** ENTRIES SHOWN follows **

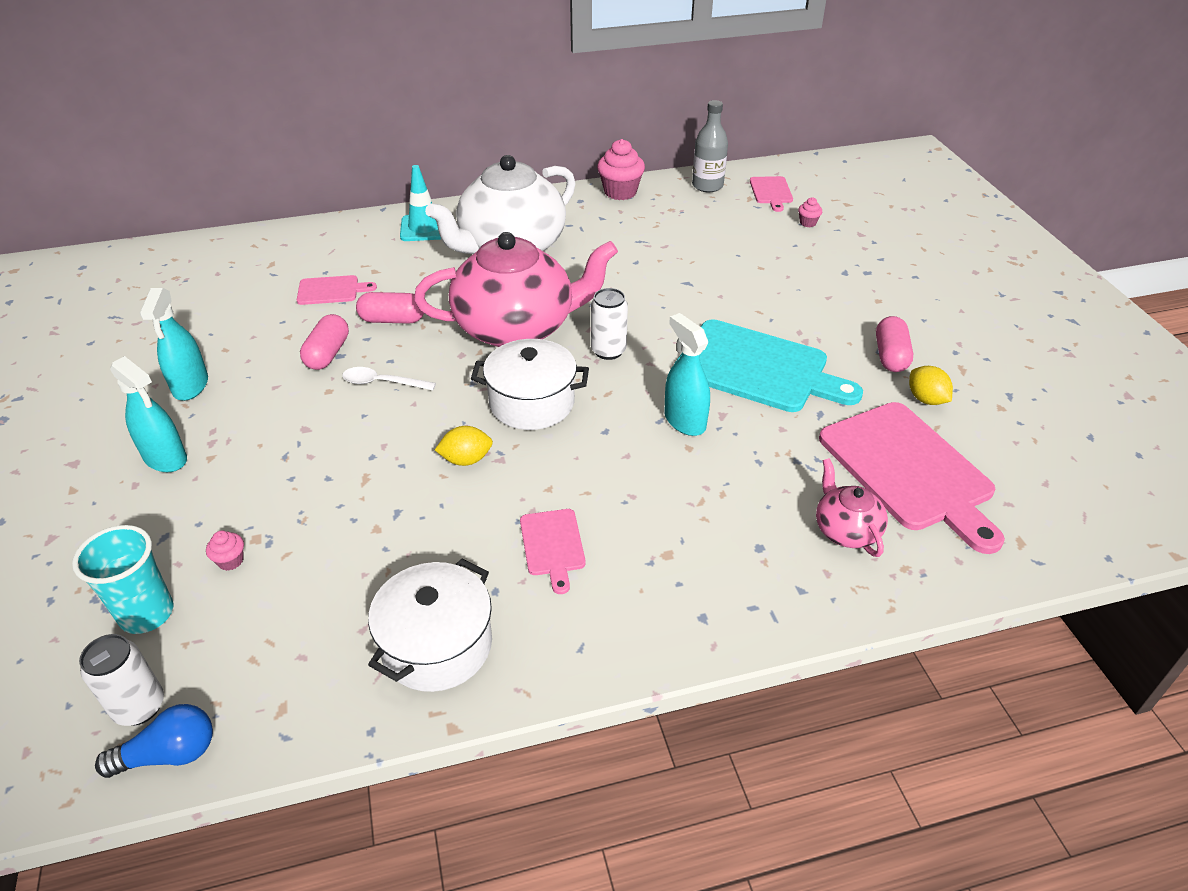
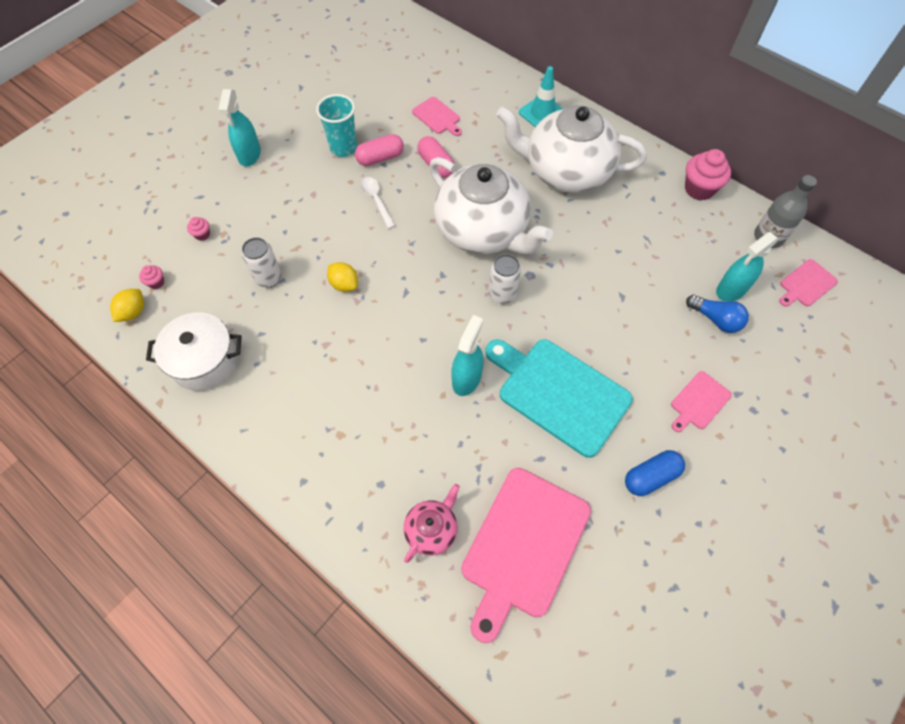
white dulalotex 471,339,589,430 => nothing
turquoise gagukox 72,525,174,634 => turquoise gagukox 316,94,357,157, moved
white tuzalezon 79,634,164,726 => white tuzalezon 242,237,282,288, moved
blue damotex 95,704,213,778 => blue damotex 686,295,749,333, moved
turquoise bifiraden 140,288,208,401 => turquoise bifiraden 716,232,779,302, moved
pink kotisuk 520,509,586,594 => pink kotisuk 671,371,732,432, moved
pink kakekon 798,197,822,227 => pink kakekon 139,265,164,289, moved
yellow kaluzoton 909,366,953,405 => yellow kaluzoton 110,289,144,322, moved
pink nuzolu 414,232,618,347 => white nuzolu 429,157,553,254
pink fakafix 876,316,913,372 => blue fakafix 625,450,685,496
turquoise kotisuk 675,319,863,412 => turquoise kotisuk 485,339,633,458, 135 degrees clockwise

** End of ENTRIES SHOWN **

For this exercise, repeat exactly the lines of the data above from the one with "blue damotex 95,704,213,778" down to the one with "pink kotisuk 520,509,586,594", both end lines included.

blue damotex 95,704,213,778 => blue damotex 686,295,749,333, moved
turquoise bifiraden 140,288,208,401 => turquoise bifiraden 716,232,779,302, moved
pink kotisuk 520,509,586,594 => pink kotisuk 671,371,732,432, moved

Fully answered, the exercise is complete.